Task to complete:
From the first line to the last, print the records exactly, leaving out the pictures.

---------- The input

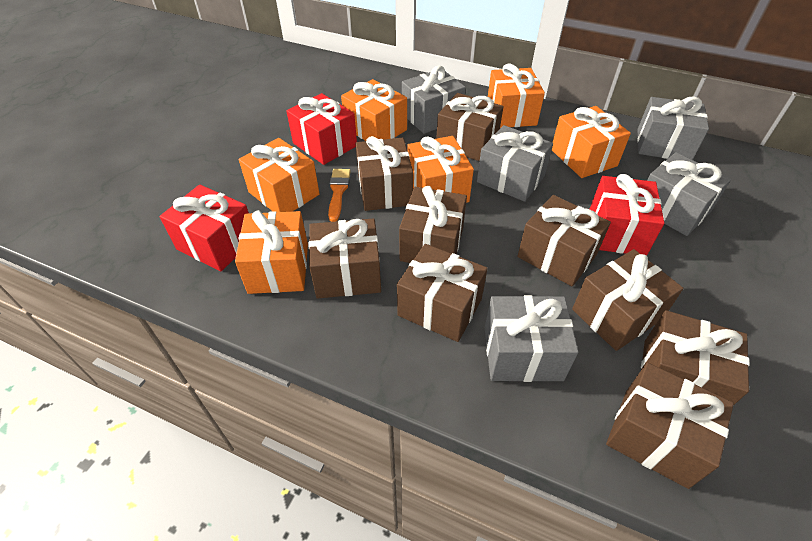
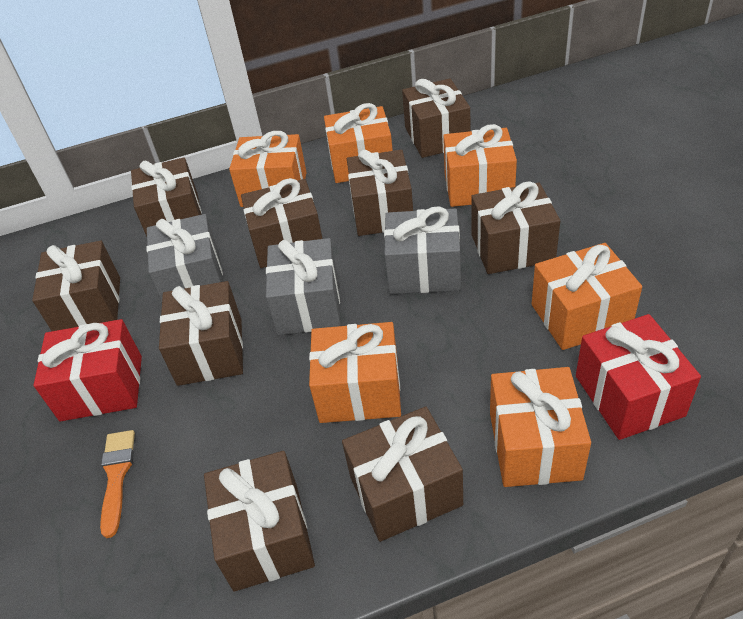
grey gift: 5 -> 3
red gift: 3 -> 2

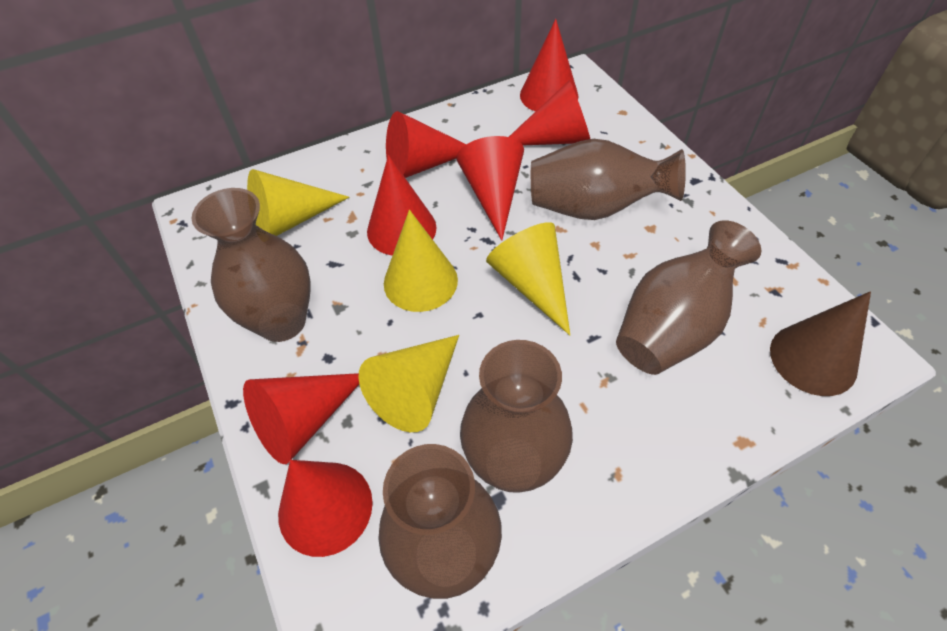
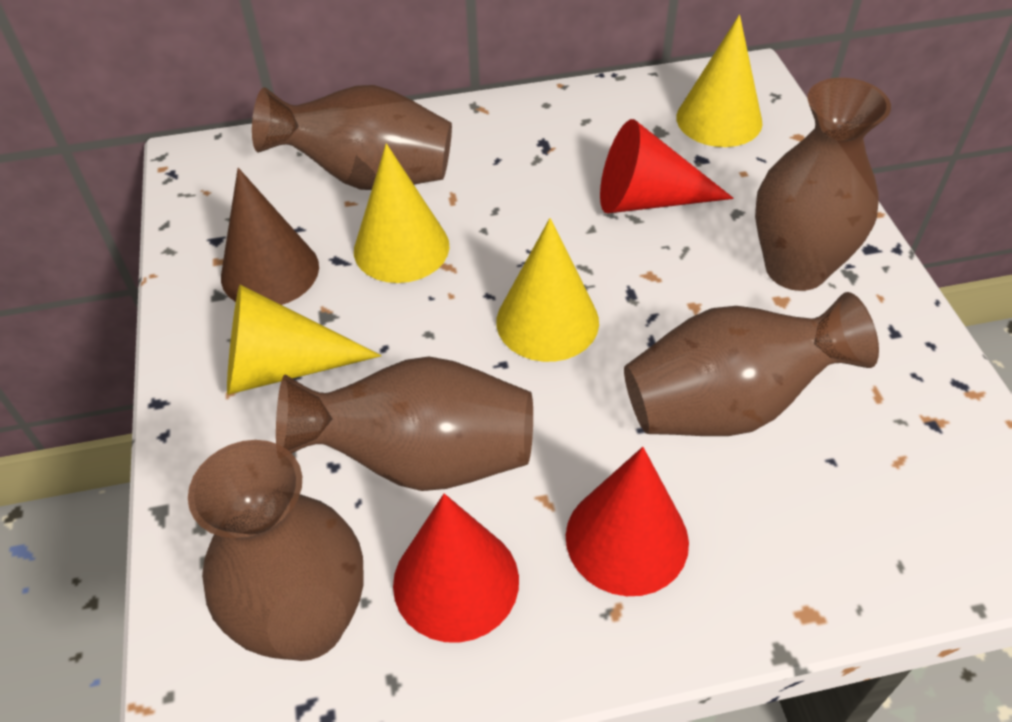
red cone: 7 -> 3

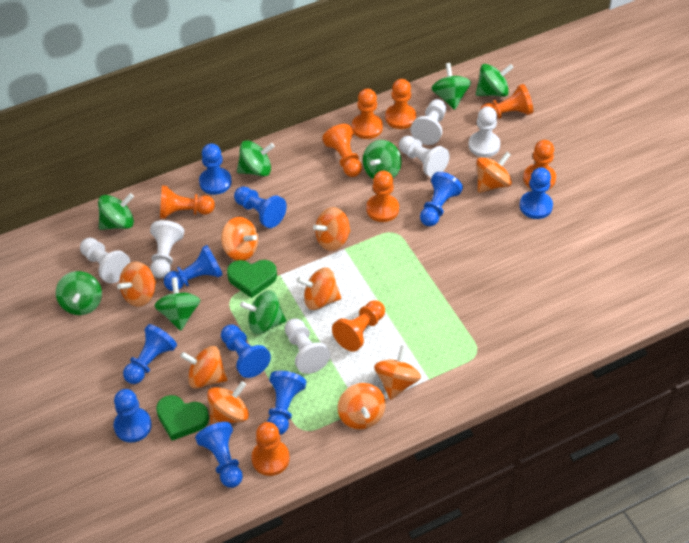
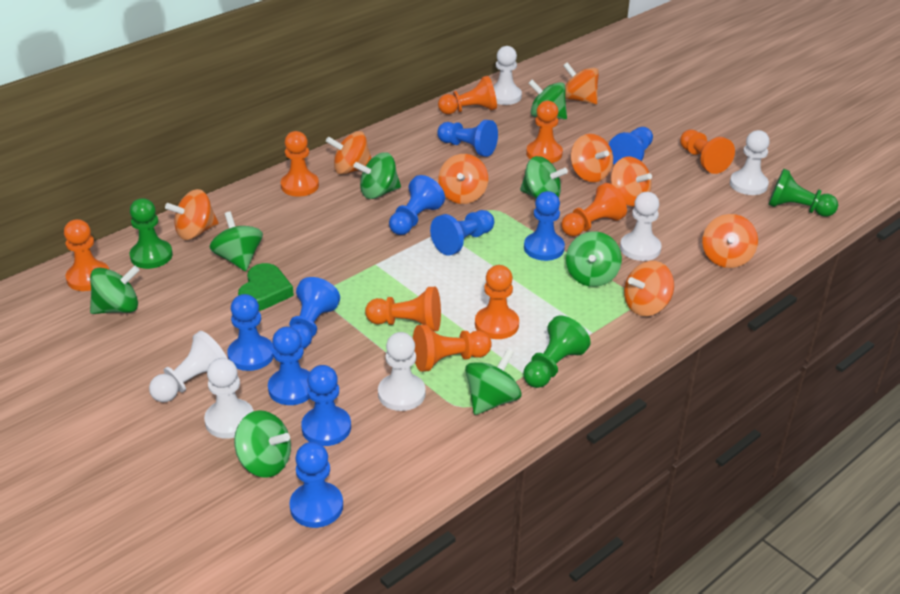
green heart: 2 -> 1
green pawn: 0 -> 3
orange spinning top: 9 -> 8

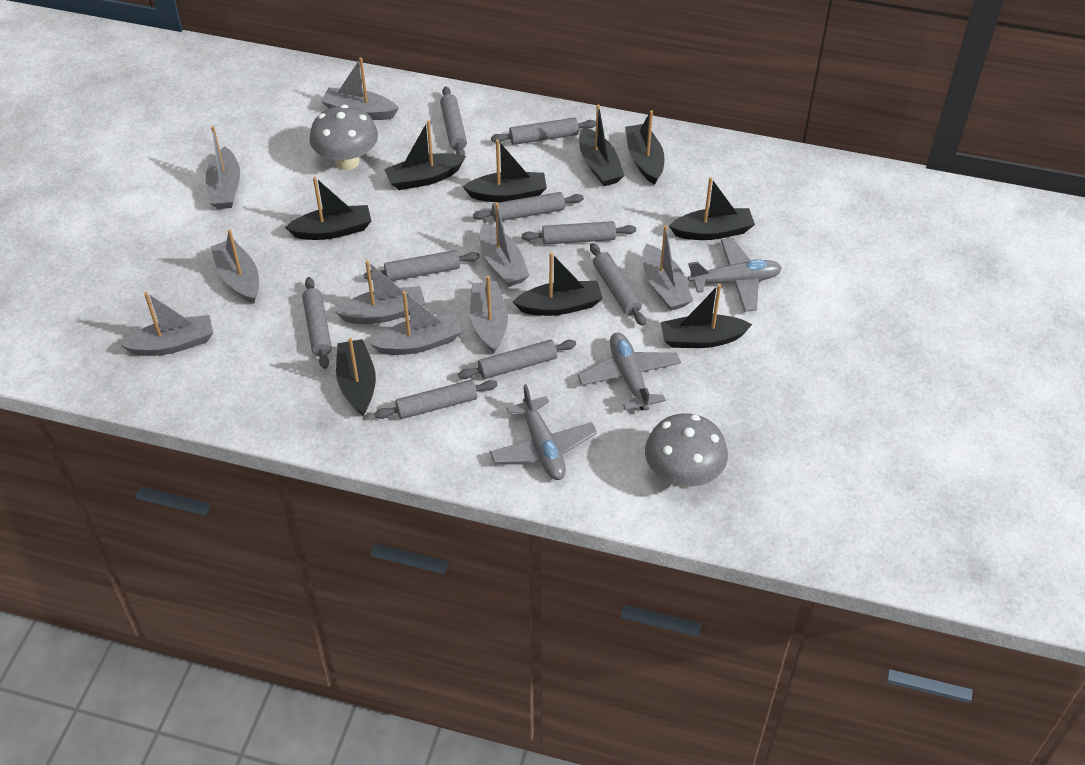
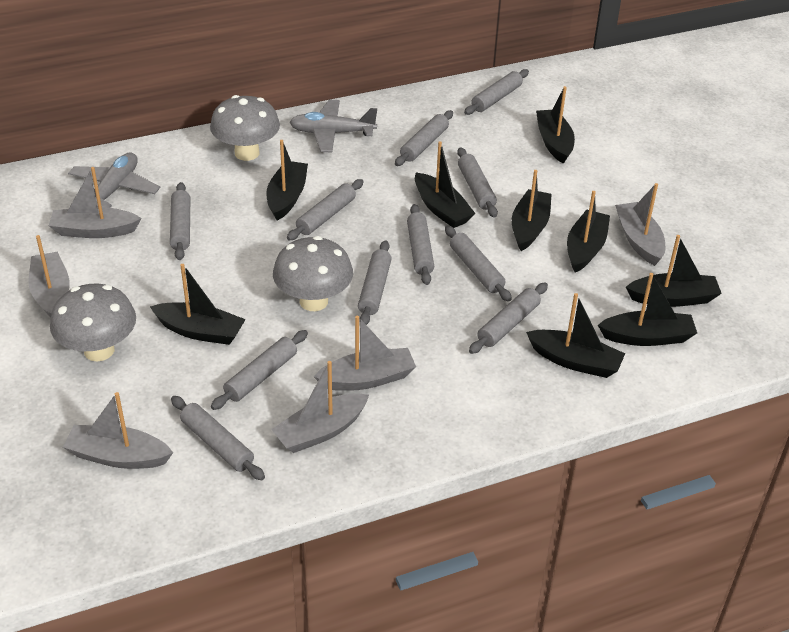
grey boat: 9 -> 6
grey mushroom: 2 -> 3
grey plane: 3 -> 2
grey rolling pin: 9 -> 11

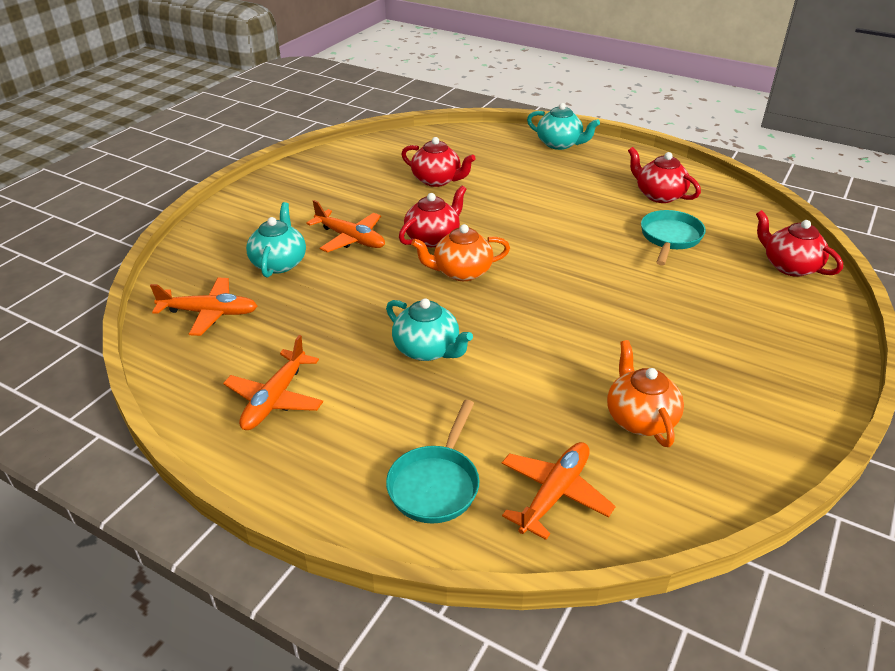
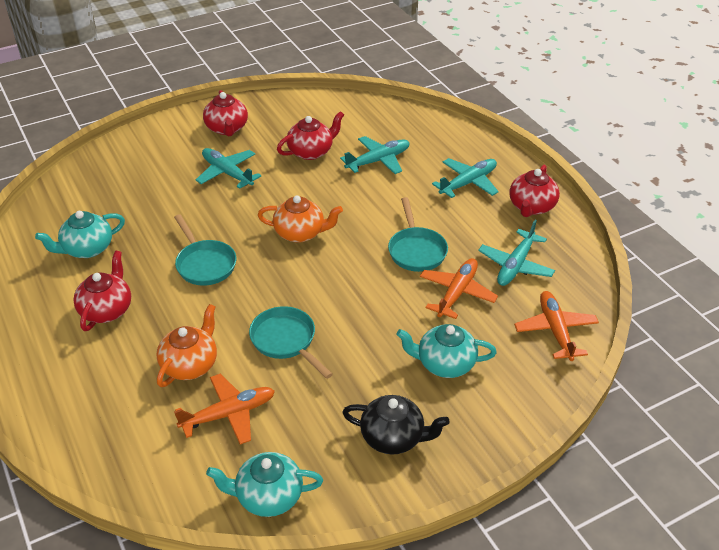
black teapot: 0 -> 1
orange plane: 4 -> 3
turquoise pan: 2 -> 3
turquoise plane: 0 -> 4

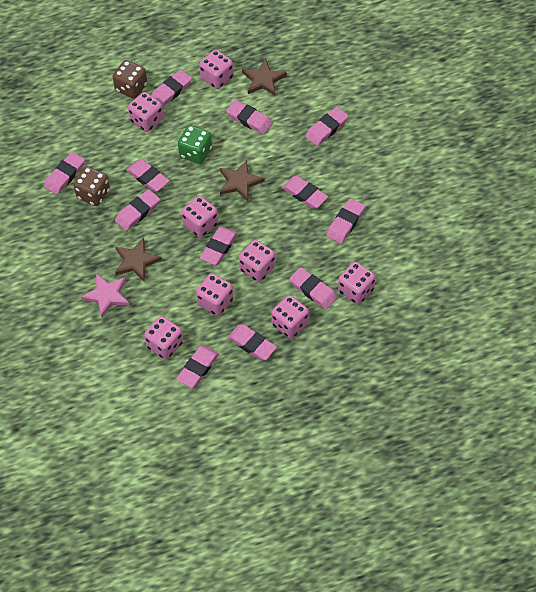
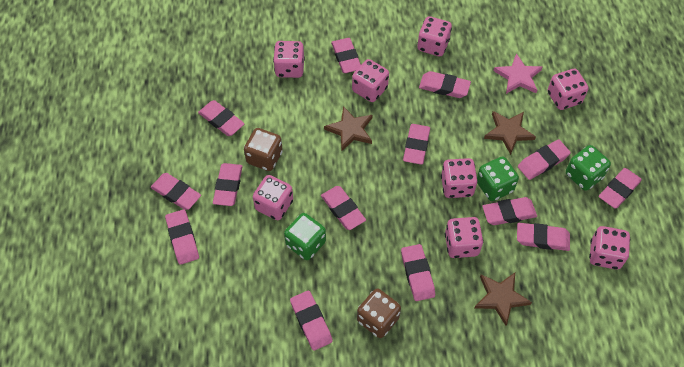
green dice: 1 -> 3
pink eraser: 12 -> 14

--------------------

Problem solution:
grey gift: 5 -> 3
red gift: 3 -> 2

red cone: 7 -> 3

green heart: 2 -> 1
green pawn: 0 -> 3
orange spinning top: 9 -> 8

grey boat: 9 -> 6
grey mushroom: 2 -> 3
grey plane: 3 -> 2
grey rolling pin: 9 -> 11

black teapot: 0 -> 1
orange plane: 4 -> 3
turquoise pan: 2 -> 3
turquoise plane: 0 -> 4

green dice: 1 -> 3
pink eraser: 12 -> 14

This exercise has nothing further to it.